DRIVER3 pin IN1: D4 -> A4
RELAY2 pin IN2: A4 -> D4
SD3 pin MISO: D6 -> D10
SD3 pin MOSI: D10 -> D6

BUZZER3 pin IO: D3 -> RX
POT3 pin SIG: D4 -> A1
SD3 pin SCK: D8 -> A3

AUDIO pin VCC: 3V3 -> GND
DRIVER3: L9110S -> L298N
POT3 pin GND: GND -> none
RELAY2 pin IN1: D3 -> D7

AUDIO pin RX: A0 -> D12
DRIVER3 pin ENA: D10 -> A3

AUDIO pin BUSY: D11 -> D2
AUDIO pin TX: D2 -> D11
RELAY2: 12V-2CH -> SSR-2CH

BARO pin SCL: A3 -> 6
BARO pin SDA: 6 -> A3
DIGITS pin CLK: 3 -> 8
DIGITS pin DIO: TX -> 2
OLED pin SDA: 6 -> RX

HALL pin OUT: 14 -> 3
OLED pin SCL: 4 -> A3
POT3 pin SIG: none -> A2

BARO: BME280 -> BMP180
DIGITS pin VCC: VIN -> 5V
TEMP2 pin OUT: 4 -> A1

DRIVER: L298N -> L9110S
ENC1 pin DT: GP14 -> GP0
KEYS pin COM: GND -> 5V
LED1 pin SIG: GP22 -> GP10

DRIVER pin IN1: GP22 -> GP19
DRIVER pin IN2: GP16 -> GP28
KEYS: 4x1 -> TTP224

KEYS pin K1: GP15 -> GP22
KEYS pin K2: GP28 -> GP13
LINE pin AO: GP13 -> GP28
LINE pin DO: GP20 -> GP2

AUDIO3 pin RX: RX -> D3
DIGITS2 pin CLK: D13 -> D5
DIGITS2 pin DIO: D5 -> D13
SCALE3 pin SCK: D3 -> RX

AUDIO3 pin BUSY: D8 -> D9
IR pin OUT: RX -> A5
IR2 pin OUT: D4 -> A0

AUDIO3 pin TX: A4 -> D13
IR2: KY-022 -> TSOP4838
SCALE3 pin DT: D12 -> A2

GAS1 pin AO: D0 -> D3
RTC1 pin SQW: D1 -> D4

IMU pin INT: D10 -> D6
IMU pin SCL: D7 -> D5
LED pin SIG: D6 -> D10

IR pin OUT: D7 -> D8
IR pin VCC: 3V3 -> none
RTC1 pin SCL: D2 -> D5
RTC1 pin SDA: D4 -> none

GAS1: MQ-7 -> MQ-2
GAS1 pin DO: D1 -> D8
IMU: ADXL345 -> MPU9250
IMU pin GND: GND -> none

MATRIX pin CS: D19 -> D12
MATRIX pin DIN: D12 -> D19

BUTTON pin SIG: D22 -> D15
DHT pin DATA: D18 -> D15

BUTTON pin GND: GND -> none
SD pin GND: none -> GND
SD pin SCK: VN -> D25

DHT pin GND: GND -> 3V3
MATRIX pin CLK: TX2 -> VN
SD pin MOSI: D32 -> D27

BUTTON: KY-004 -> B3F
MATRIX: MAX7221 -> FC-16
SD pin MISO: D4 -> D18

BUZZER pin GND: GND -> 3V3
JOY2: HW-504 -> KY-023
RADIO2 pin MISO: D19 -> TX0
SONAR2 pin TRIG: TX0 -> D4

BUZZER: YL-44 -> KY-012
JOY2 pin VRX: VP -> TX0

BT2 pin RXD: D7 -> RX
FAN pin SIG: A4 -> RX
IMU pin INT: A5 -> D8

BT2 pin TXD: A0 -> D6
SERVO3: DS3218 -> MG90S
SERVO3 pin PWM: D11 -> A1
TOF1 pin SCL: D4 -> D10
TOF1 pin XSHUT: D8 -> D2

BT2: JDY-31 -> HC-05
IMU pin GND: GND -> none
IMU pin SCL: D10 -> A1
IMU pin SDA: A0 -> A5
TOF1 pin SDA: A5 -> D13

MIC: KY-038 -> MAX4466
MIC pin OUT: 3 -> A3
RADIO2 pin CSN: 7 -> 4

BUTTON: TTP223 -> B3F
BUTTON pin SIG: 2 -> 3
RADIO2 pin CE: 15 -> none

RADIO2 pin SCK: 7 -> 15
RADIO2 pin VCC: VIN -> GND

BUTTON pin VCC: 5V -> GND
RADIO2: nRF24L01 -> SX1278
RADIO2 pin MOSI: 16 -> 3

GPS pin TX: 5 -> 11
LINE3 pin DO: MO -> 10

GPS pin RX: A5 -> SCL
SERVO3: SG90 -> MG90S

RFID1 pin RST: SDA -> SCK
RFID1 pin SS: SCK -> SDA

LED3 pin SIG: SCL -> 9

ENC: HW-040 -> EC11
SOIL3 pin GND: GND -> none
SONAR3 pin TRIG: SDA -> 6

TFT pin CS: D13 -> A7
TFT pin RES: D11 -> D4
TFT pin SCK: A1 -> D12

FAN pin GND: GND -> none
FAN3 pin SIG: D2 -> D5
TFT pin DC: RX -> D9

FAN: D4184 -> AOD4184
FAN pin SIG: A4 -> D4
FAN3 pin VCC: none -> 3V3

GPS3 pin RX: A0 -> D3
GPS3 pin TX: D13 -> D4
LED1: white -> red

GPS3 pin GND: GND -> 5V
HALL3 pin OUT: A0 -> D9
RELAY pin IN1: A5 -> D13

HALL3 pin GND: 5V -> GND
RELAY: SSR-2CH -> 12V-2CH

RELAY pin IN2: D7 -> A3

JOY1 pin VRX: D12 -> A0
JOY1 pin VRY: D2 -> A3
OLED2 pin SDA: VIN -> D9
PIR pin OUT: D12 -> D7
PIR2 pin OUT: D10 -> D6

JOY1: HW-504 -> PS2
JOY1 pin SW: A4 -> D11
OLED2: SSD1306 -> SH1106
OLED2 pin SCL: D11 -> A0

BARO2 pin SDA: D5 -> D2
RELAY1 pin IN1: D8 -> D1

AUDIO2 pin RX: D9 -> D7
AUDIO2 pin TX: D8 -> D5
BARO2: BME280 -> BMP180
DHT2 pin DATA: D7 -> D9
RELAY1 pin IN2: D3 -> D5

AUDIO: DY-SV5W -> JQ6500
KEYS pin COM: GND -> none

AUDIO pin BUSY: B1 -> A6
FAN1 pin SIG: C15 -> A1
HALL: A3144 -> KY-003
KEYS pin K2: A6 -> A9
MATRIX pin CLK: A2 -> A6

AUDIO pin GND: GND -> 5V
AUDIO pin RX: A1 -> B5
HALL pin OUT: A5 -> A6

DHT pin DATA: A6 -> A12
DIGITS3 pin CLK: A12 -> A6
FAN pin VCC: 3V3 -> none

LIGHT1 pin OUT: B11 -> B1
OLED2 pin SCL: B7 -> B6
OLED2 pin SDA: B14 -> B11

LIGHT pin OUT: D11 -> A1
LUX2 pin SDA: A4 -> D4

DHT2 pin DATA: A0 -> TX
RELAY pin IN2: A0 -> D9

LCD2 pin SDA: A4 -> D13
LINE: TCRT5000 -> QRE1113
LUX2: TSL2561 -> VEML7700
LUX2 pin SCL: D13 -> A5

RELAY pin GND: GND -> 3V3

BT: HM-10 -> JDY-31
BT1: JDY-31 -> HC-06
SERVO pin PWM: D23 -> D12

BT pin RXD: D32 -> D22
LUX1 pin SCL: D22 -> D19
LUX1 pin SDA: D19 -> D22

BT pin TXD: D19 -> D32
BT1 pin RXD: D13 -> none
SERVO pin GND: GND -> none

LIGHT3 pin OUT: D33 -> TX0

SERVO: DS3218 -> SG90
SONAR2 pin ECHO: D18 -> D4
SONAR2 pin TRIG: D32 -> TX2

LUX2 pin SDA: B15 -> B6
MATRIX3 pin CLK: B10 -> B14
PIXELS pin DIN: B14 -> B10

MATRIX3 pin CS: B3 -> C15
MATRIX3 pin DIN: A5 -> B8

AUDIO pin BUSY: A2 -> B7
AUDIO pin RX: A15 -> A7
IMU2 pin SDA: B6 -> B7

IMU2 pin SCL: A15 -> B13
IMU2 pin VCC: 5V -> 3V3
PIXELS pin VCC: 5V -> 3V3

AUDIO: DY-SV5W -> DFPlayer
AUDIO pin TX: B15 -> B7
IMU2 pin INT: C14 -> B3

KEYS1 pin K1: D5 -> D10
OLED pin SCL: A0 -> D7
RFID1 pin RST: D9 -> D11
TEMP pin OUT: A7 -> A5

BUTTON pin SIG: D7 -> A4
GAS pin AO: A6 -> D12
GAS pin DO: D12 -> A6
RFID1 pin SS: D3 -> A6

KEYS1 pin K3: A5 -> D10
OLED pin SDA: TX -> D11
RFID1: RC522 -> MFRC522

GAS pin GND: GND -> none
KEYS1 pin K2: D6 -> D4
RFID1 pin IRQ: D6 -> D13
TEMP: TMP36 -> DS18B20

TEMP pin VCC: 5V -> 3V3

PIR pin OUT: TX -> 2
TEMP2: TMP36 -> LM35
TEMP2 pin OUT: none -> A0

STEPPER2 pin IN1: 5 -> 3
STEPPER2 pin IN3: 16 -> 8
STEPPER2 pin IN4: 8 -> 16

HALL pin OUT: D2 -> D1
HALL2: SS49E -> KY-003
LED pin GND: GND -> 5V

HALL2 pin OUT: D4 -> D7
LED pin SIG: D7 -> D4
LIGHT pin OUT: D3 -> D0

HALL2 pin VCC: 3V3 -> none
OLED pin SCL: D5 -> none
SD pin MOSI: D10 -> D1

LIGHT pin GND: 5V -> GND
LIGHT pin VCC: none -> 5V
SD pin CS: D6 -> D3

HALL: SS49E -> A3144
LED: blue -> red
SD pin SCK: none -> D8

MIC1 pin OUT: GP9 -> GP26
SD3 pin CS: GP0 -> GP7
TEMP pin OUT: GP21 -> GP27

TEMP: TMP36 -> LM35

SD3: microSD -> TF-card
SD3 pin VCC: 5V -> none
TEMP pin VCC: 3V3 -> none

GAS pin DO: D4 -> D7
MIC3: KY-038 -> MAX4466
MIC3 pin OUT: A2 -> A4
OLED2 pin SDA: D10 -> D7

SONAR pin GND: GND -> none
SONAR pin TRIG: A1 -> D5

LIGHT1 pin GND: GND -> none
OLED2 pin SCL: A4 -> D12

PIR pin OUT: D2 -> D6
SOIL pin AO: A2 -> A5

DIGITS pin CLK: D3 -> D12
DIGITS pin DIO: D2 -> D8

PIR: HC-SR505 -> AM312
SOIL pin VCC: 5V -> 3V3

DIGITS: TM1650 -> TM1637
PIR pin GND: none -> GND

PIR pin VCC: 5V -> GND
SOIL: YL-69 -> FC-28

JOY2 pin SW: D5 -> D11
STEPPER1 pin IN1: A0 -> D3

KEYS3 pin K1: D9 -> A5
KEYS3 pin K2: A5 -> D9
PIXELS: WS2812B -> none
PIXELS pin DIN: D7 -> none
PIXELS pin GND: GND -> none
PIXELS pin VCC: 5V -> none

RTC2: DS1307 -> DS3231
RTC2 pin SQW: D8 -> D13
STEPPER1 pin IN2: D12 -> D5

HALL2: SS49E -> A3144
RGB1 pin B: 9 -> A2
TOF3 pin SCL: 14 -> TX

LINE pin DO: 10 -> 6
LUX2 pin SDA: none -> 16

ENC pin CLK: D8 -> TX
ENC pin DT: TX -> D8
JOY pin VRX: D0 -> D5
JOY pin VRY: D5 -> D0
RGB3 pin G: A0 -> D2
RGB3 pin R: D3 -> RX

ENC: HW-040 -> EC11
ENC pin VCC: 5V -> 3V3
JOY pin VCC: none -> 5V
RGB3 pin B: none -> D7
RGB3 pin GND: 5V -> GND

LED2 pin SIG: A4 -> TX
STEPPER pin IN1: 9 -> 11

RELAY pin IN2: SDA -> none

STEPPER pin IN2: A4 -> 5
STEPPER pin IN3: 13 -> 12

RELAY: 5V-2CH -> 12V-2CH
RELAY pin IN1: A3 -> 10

-----

**Task description**
Identify every line above with the string "DATA" in it. Copy those lines.

**Answer to the problem**
DHT pin DATA: D18 -> D15
DHT2 pin DATA: D7 -> D9
DHT pin DATA: A6 -> A12
DHT2 pin DATA: A0 -> TX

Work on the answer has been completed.